Supplied data START
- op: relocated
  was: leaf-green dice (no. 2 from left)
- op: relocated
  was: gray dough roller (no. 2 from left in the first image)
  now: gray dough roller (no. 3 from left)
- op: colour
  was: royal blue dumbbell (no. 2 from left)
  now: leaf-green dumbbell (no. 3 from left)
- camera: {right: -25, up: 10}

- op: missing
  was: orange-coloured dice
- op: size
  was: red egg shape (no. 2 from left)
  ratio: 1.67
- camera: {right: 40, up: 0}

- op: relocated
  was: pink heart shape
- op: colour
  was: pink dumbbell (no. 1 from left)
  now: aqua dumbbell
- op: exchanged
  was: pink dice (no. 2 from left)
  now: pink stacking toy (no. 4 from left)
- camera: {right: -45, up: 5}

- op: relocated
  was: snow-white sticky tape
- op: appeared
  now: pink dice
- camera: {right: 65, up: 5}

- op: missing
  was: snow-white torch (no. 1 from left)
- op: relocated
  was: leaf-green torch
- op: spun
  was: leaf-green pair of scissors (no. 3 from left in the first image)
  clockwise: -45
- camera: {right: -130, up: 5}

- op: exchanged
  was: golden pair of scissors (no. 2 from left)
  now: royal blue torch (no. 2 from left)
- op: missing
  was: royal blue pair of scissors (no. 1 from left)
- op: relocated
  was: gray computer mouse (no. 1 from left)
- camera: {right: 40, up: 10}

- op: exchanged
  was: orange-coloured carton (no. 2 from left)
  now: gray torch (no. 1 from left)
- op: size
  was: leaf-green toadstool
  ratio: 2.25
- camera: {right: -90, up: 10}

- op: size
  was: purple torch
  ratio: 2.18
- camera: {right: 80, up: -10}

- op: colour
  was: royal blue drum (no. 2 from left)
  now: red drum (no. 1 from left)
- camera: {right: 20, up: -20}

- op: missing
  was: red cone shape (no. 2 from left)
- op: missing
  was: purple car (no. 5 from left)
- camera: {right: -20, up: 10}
Supplied data END
Write out every entry word for word.

Response to the exercise:
- op: relocated
  was: leaf-green dice (no. 2 from left)
- op: relocated
  was: gray dough roller (no. 2 from left in the first image)
  now: gray dough roller (no. 3 from left)
- op: colour
  was: royal blue dumbbell (no. 2 from left)
  now: leaf-green dumbbell (no. 3 from left)
- camera: {right: -25, up: 10}

- op: missing
  was: orange-coloured dice
- op: size
  was: red egg shape (no. 2 from left)
  ratio: 1.67
- camera: {right: 40, up: 0}

- op: relocated
  was: pink heart shape
- op: colour
  was: pink dumbbell (no. 1 from left)
  now: aqua dumbbell
- op: exchanged
  was: pink dice (no. 2 from left)
  now: pink stacking toy (no. 4 from left)
- camera: {right: -45, up: 5}

- op: relocated
  was: snow-white sticky tape
- op: appeared
  now: pink dice
- camera: {right: 65, up: 5}

- op: missing
  was: snow-white torch (no. 1 from left)
- op: relocated
  was: leaf-green torch
- op: spun
  was: leaf-green pair of scissors (no. 3 from left in the first image)
  clockwise: -45
- camera: {right: -130, up: 5}

- op: exchanged
  was: golden pair of scissors (no. 2 from left)
  now: royal blue torch (no. 2 from left)
- op: missing
  was: royal blue pair of scissors (no. 1 from left)
- op: relocated
  was: gray computer mouse (no. 1 from left)
- camera: {right: 40, up: 10}

- op: exchanged
  was: orange-coloured carton (no. 2 from left)
  now: gray torch (no. 1 from left)
- op: size
  was: leaf-green toadstool
  ratio: 2.25
- camera: {right: -90, up: 10}

- op: size
  was: purple torch
  ratio: 2.18
- camera: {right: 80, up: -10}

- op: colour
  was: royal blue drum (no. 2 from left)
  now: red drum (no. 1 from left)
- camera: {right: 20, up: -20}

- op: missing
  was: red cone shape (no. 2 from left)
- op: missing
  was: purple car (no. 5 from left)
- camera: {right: -20, up: 10}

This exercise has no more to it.